Task statement » Go through the lines below and copy each one that holds the string "pink".

Dataset extract »
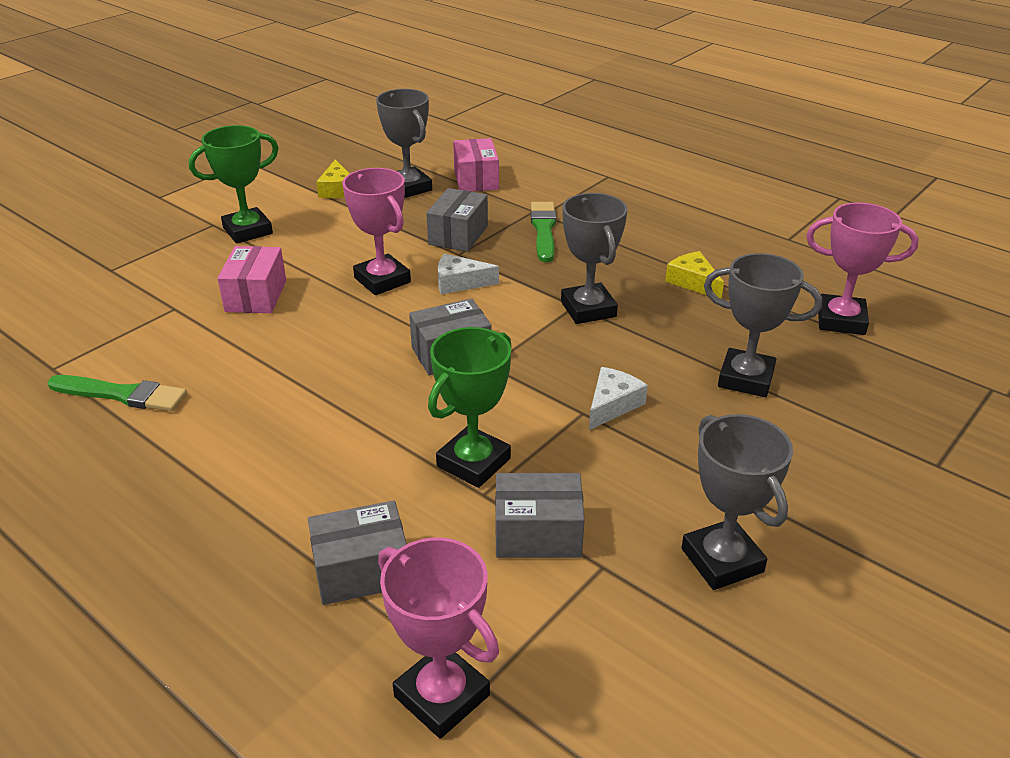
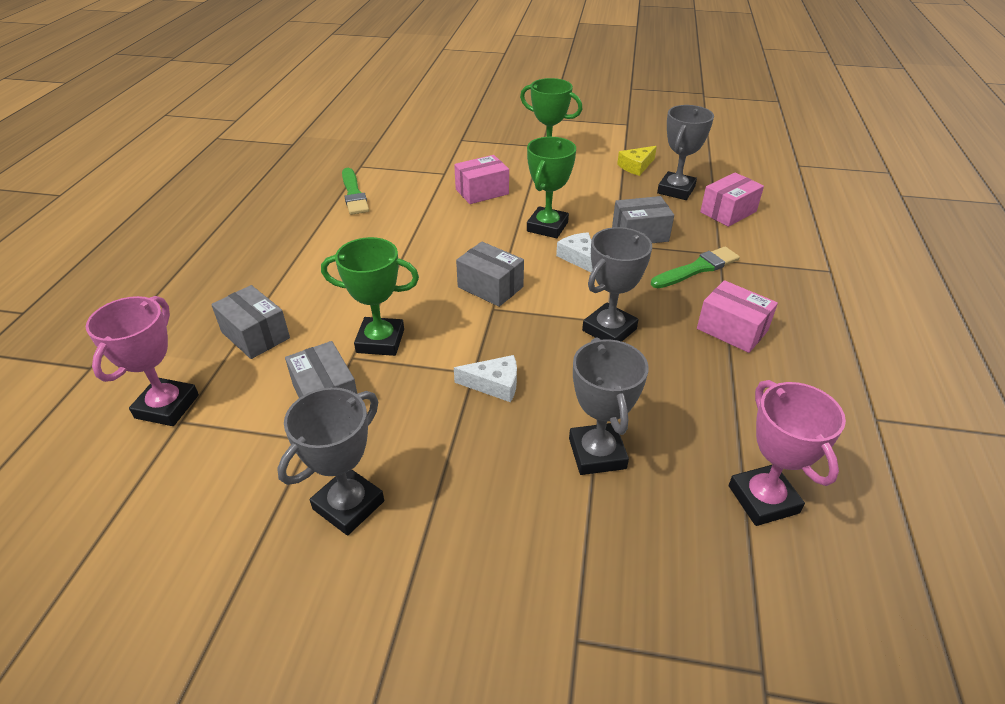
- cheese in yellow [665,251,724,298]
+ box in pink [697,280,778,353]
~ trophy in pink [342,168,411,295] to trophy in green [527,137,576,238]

Solution for this problem »
+ box in pink [697,280,778,353]
~ trophy in pink [342,168,411,295] to trophy in green [527,137,576,238]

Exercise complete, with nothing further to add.